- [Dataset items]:
═══
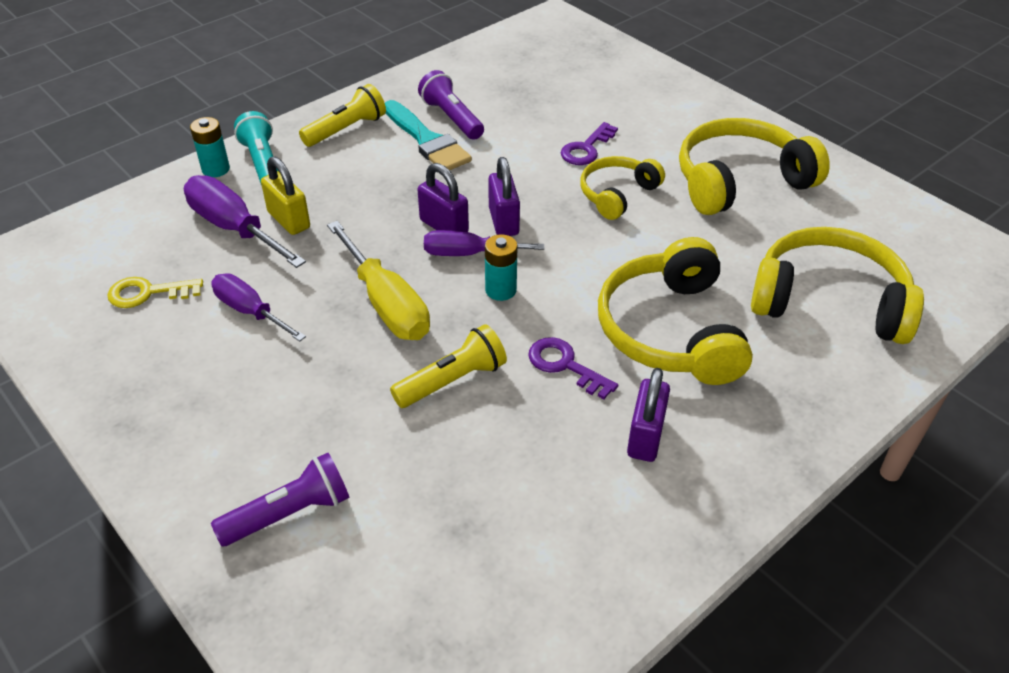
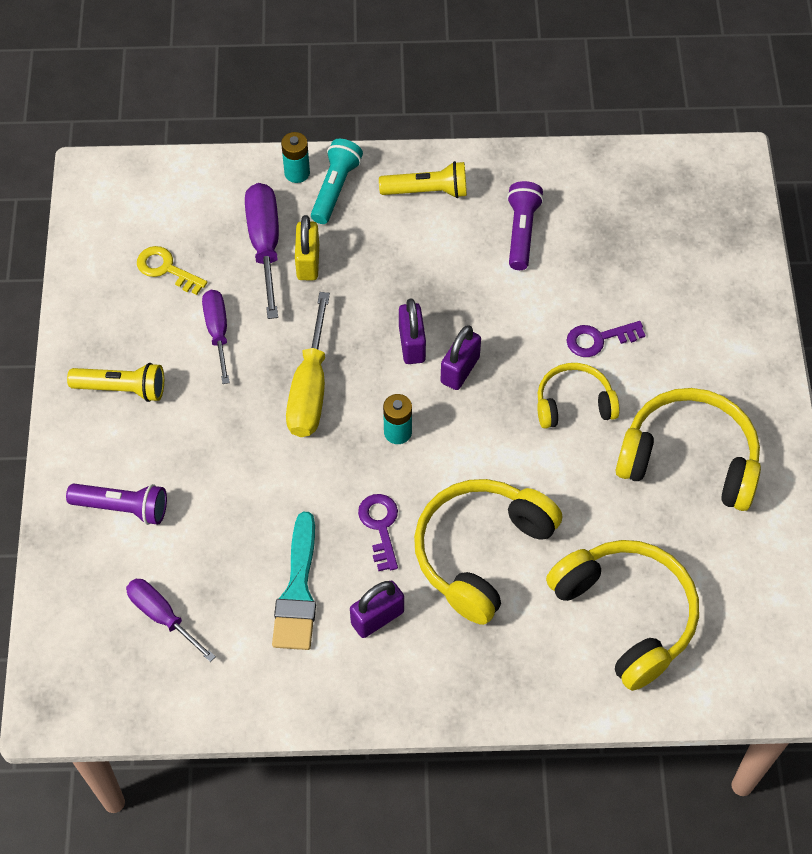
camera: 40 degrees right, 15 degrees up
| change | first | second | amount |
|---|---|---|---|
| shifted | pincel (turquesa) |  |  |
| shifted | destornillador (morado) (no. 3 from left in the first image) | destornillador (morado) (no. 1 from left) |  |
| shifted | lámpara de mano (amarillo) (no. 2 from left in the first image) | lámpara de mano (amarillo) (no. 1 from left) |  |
═══
- [What is required]: Without including any picture, set down every line above exactly as it stands.

- [Response box]:
camera: 40 degrees right, 15 degrees up
| change | first | second | amount |
|---|---|---|---|
| shifted | pincel (turquesa) |  |  |
| shifted | destornillador (morado) (no. 3 from left in the first image) | destornillador (morado) (no. 1 from left) |  |
| shifted | lámpara de mano (amarillo) (no. 2 from left in the first image) | lámpara de mano (amarillo) (no. 1 from left) |  |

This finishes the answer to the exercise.